## Instruction
Scan the records for the line containing "orange heart [618,335,666,378] -> none"; extract it and all later lines, verbatim, through the end, and nothing before it.

## Entries supplied
• • • •
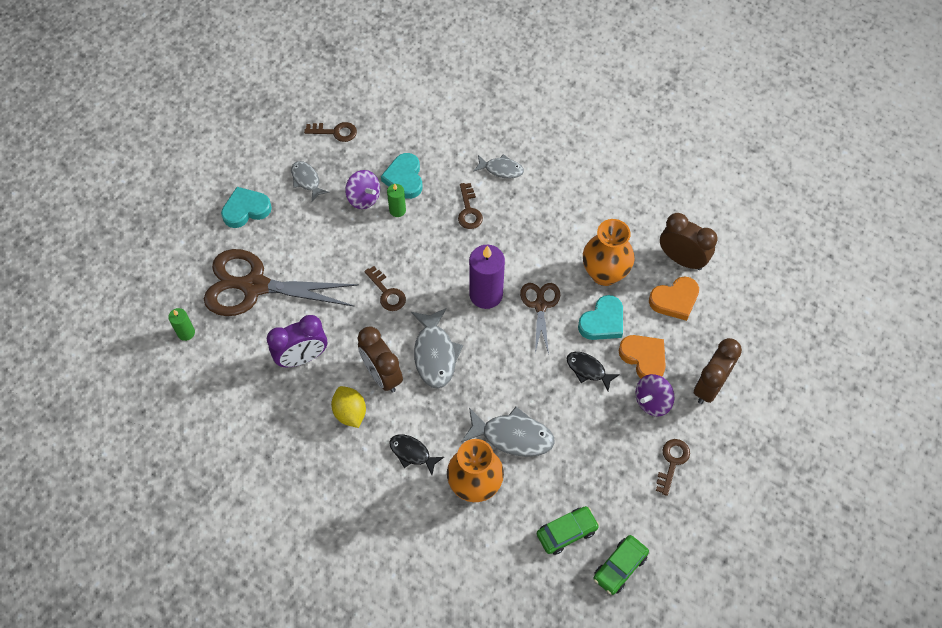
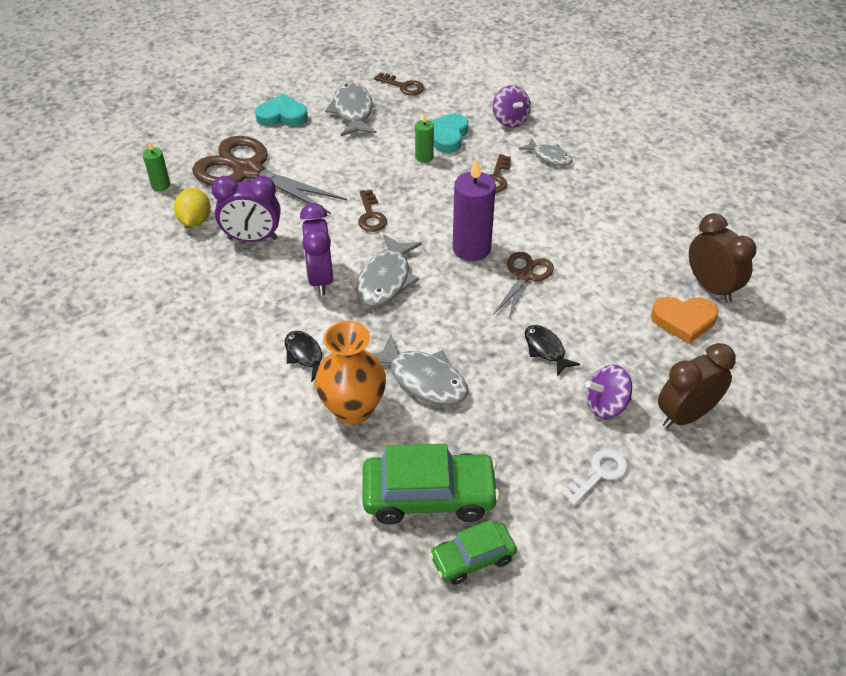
camera: 25 degrees right, 15 degrees down
grey fish [291,161,329,202] -> grey fish [325,83,377,136], size x1.63
yellow lemon [331,386,366,428] -> yellow lemon moved to [174,188,211,227]
purple spinning top [345,170,380,209] -> purple spinning top moved to [493,85,531,128]
brown clock [358,326,403,393] -> purple clock [300,203,333,296]
green car [537,506,599,555] -> green car [363,444,500,524], size x1.68
turquoise heart [578,295,623,340] -> none
orange vase [583,219,635,286] -> none
orange heart [618,335,666,378] -> none
brown key [656,439,690,496] -> white key [562,449,628,506]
• • • •
## Exercise output
orange heart [618,335,666,378] -> none
brown key [656,439,690,496] -> white key [562,449,628,506]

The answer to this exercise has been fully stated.